* What you need to do *
Determine which lines of the records include the word "purple", and copy them.

Source records:
════
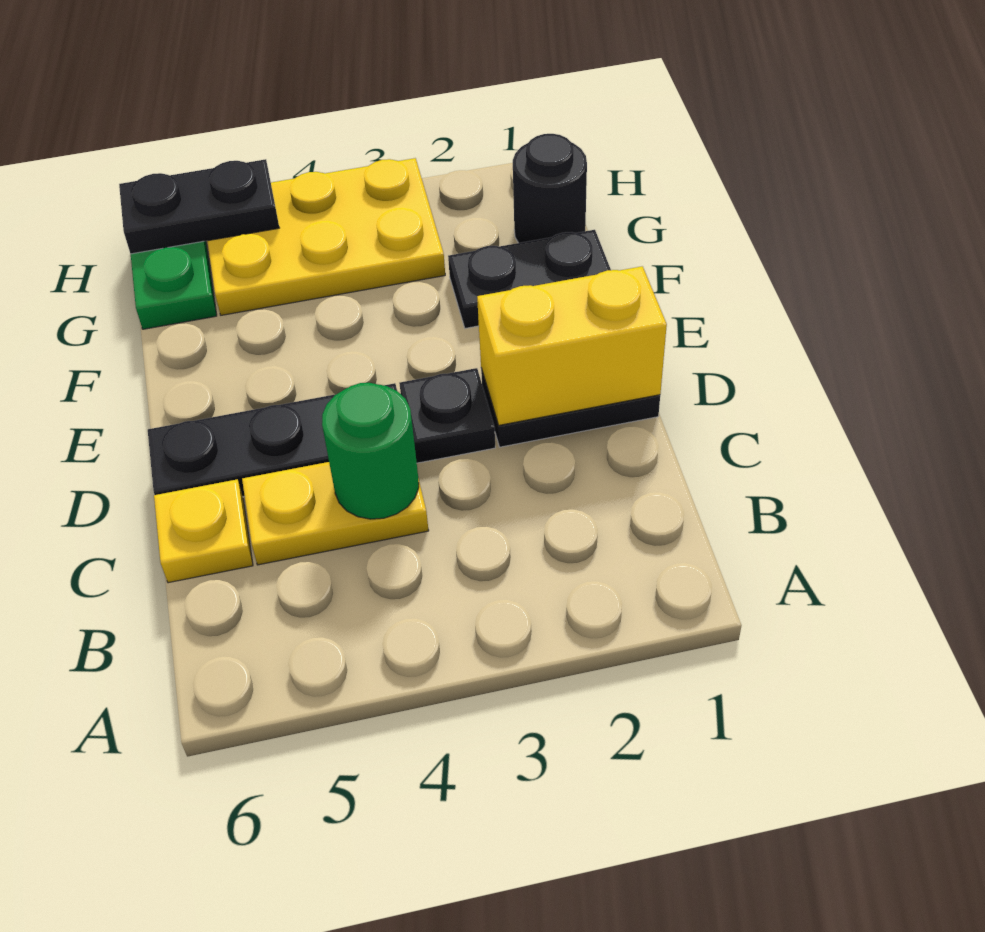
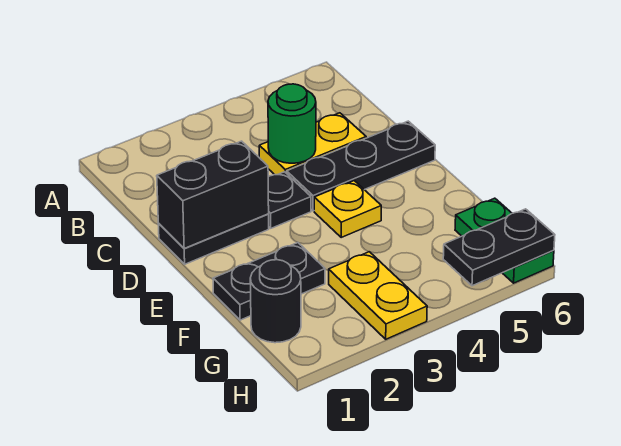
yellow 1x1 plate [154,479,253,583] -> yellow 1x1 plate moved to [314,181,381,237]
yellow 1x2 brick [477,266,667,425] -> black 1x2 brick [157,141,269,248]
yellow 2x3 plate [207,158,445,315] -> yellow 1x2 plate [329,252,427,339]

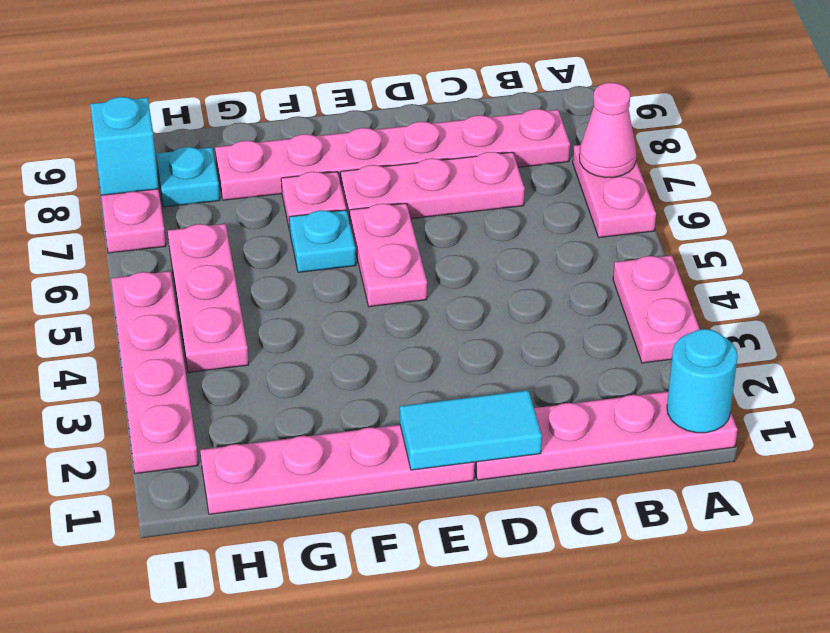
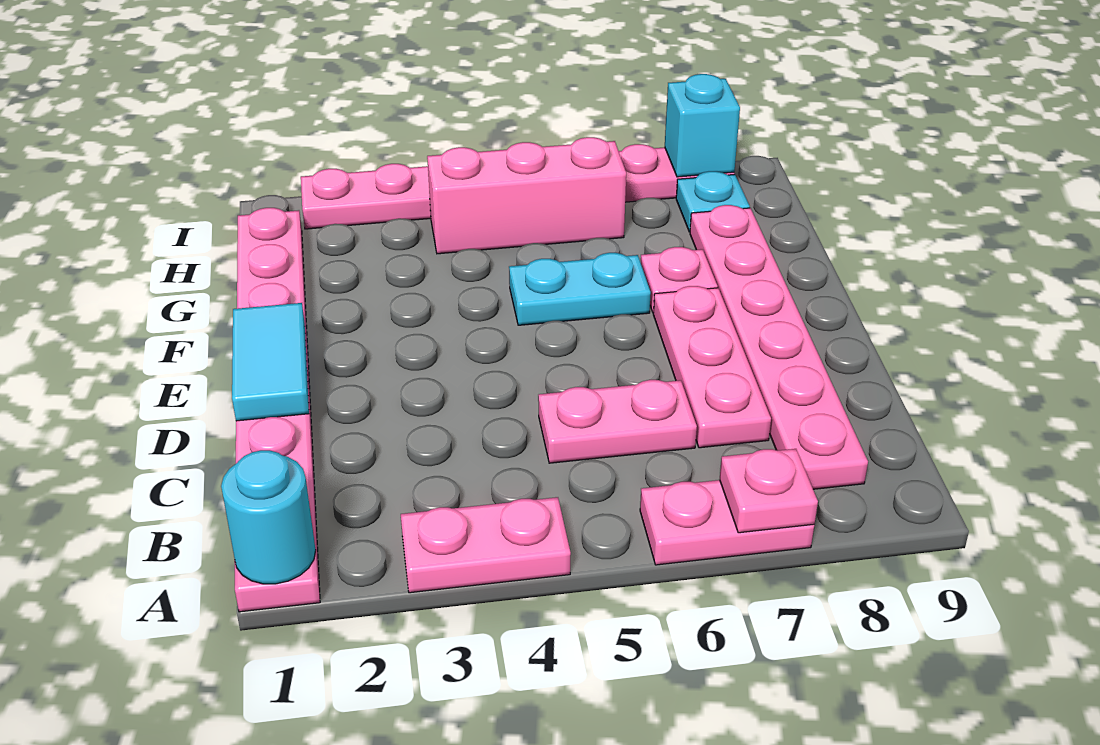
pink 1x1 cone [579,83,636,178] -> pink 1x1 plate [720,449,818,533]
pink 1x2 plate [350,203,427,307] -> pink 1x2 plate moved to [538,380,697,463]
cyan 1x1 plate [289,210,356,272] -> cyan 1x2 plate [509,253,651,325]
pink 1x3 plate [168,224,249,372] -> pink 1x3 brick [427,137,626,254]

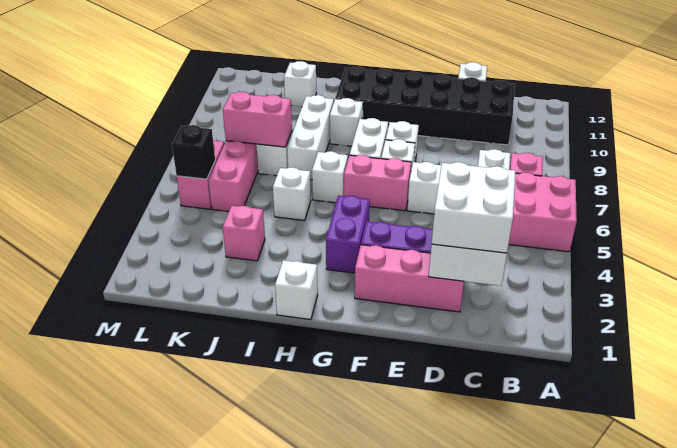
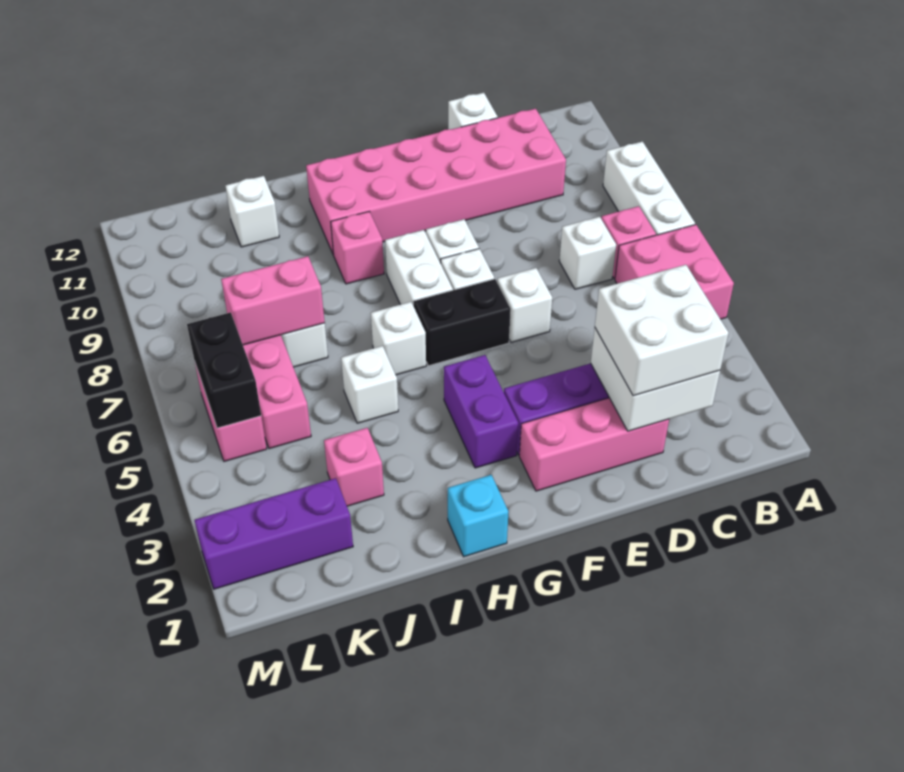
black 2x6 brick [335,67,515,145] -> pink 2x6 brick [306,109,566,255]
pink 1x2 brick [344,155,411,211] -> black 1x2 brick [413,279,511,366]
white 1x1 brick [275,260,318,320] -> cyan 1x1 brick [448,475,509,557]
white 1x1 brick [330,98,363,146] -> pink 1x1 brick [331,212,384,284]
white 1x3 brick [287,95,334,180] -> white 1x3 brick moved to [603,141,695,235]
none -> purple 1x3 brick [194,478,353,589]
black 1x1 brick [172,125,215,179] -> black 1x2 brick [187,312,261,428]

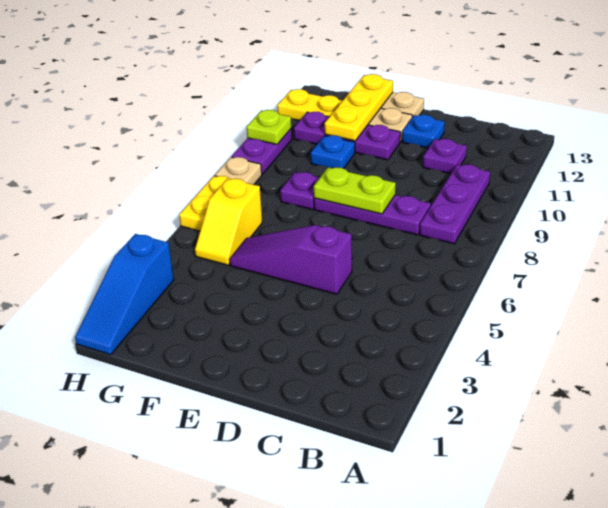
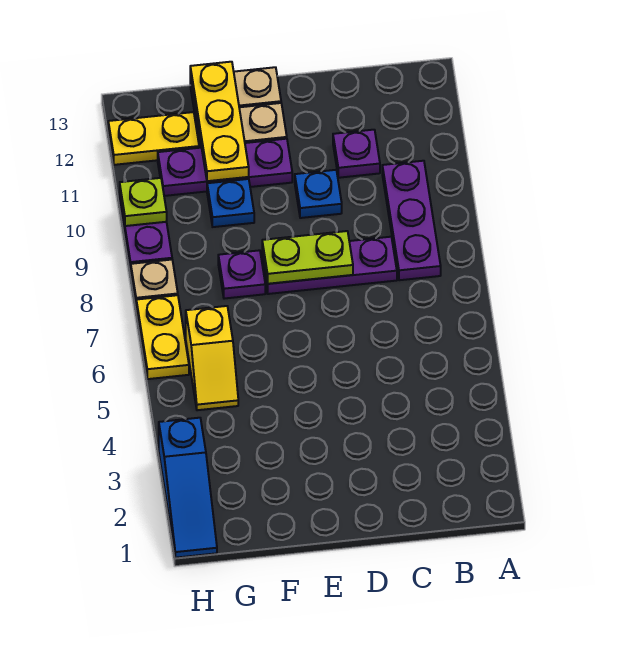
purple 1x3 slope [230,225,352,294] -> none
blue 1x1 plate [402,115,445,148] -> blue 1x1 plate moved to [295,170,342,218]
════
* Task response *
none -> purple 1x3 brick [194,478,353,589]
purple 1x3 slope [230,225,352,294] -> none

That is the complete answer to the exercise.